• **Work instructions**
All of the listing should be returned as written, apart from any picture in it.

• **Dataset excerpt**
- Opening Delimiter -

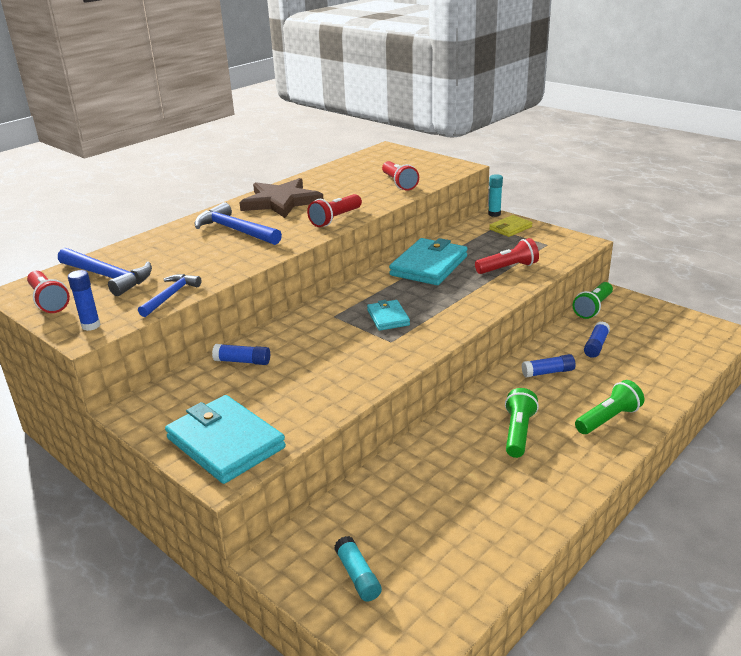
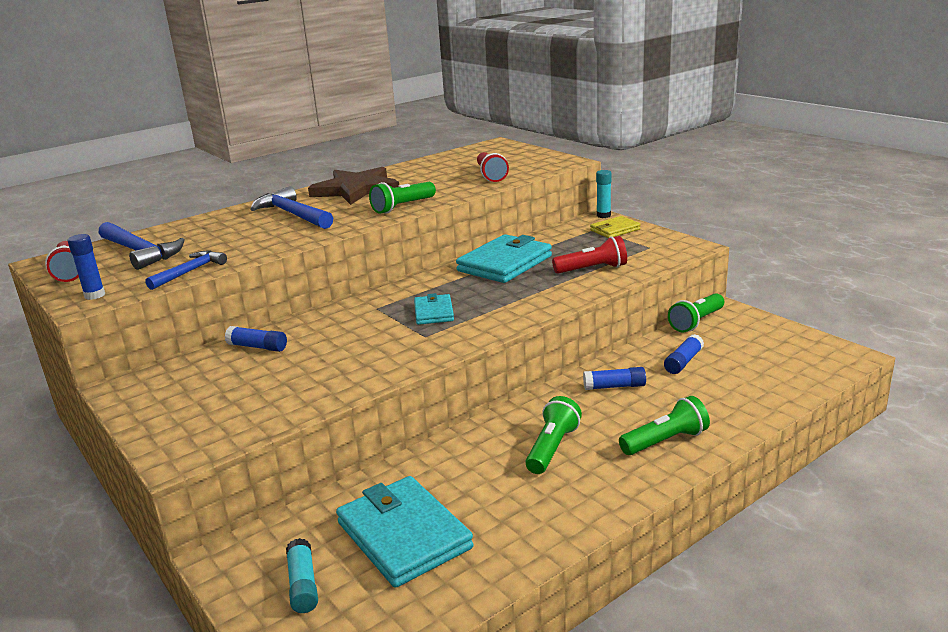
camera: 10 degrees right, 5 degrees down
(225, 443) = (196, 425): turquoise wallet -> turquoise wallet (403, 535)
(335, 219) = (402, 207): red flashlight -> green flashlight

- Closing Delimiter -

• **Answer section**
camera: 10 degrees right, 5 degrees down
(225, 443) = (196, 425): turquoise wallet -> turquoise wallet (403, 535)
(335, 219) = (402, 207): red flashlight -> green flashlight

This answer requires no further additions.